#### WHAT YOU ARE ASKED TO DO
Among the records below, find each line that includes the string "cone" and copy it.

#### DATASET EXTRACT
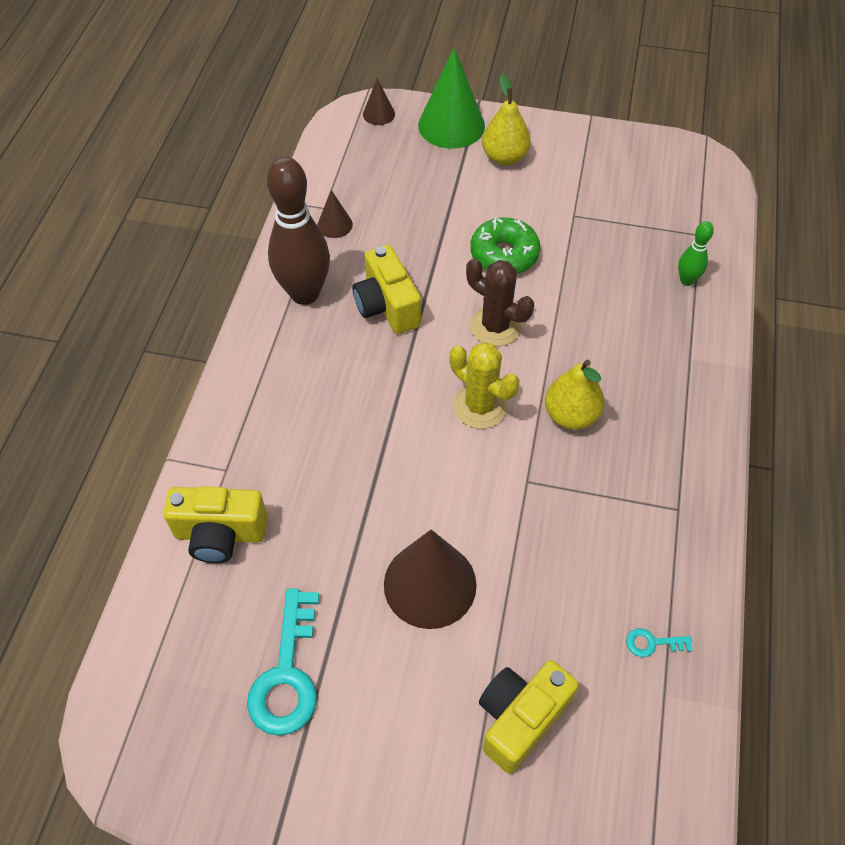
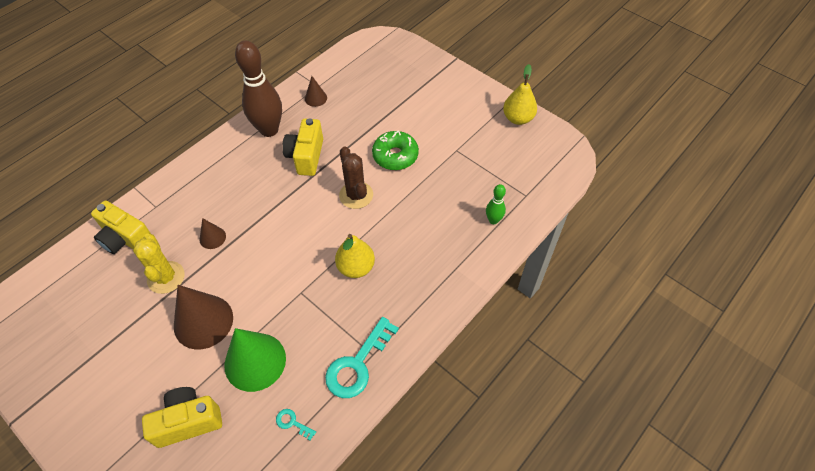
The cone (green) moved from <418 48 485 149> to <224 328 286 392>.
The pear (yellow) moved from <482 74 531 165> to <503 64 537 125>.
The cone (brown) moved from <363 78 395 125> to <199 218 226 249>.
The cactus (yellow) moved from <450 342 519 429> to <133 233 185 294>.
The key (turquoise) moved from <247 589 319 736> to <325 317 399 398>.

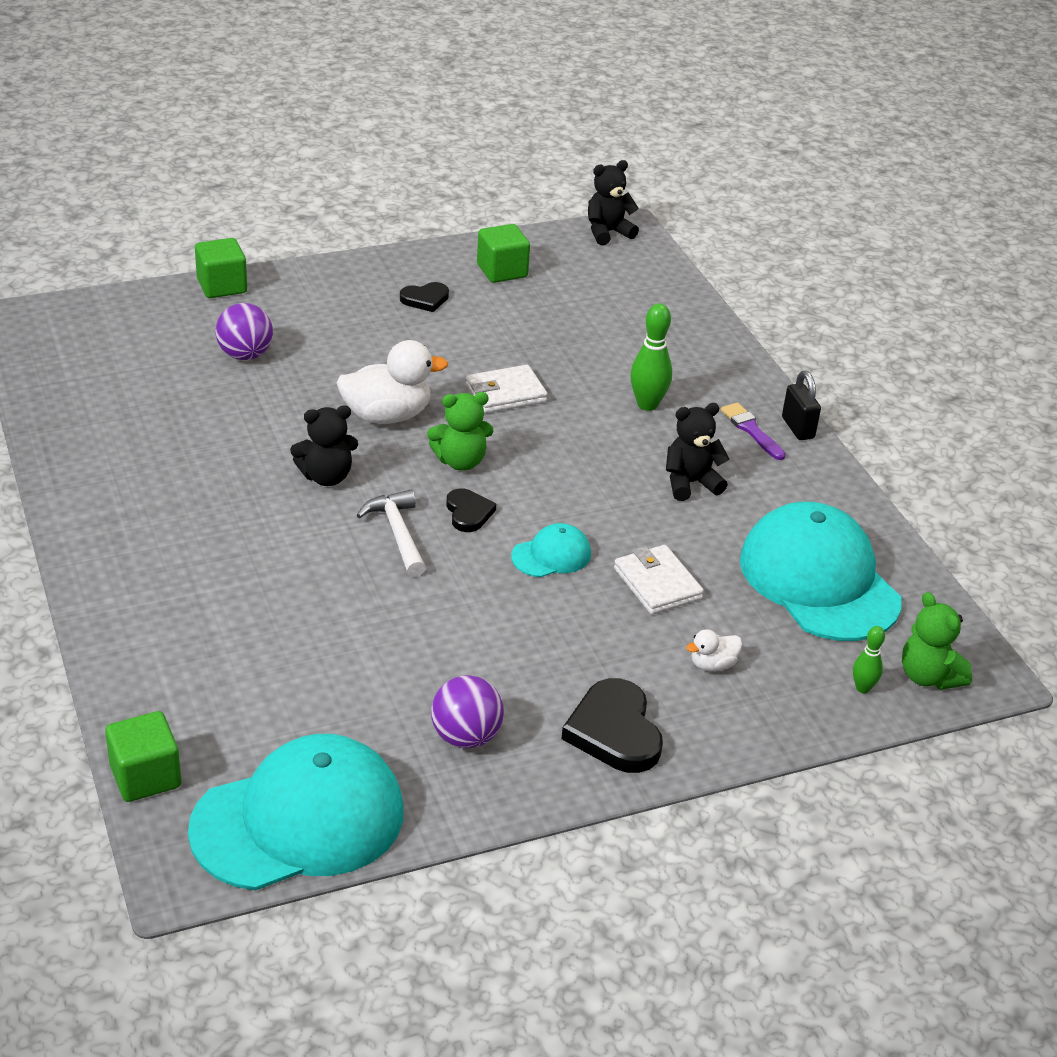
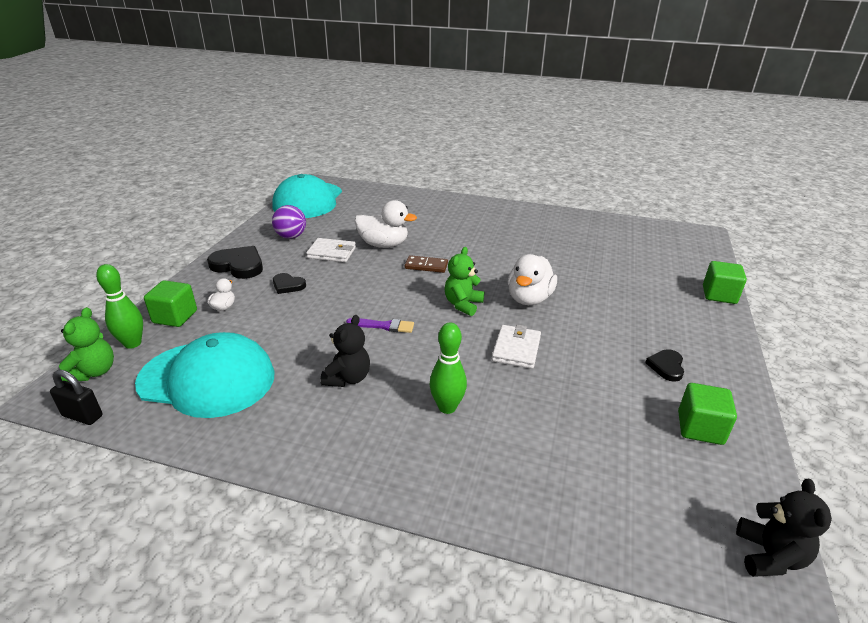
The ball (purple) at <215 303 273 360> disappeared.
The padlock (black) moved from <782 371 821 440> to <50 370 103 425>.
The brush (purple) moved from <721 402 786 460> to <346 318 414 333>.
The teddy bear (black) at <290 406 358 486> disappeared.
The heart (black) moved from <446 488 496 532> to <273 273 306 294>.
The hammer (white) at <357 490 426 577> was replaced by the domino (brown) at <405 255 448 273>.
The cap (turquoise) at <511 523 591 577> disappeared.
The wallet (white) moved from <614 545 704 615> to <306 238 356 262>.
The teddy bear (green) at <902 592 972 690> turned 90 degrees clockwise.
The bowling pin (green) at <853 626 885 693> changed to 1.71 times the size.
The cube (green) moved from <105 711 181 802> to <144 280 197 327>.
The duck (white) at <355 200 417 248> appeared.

#### FINISHED EXERCISE
The cone (green) moved from <418 48 485 149> to <224 328 286 392>.
The cone (brown) moved from <363 78 395 125> to <199 218 226 249>.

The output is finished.